## WORK REQUIRED
From the line containing "(147, 260) = (332, 95): brown" to the last line of the listing below, repeat every line exactly, and output nothing else.

## AVAILABLE DATA
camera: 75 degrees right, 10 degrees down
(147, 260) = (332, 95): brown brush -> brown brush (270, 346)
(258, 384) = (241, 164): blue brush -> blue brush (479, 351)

## RESULT OF THIS TASK
(147, 260) = (332, 95): brown brush -> brown brush (270, 346)
(258, 384) = (241, 164): blue brush -> blue brush (479, 351)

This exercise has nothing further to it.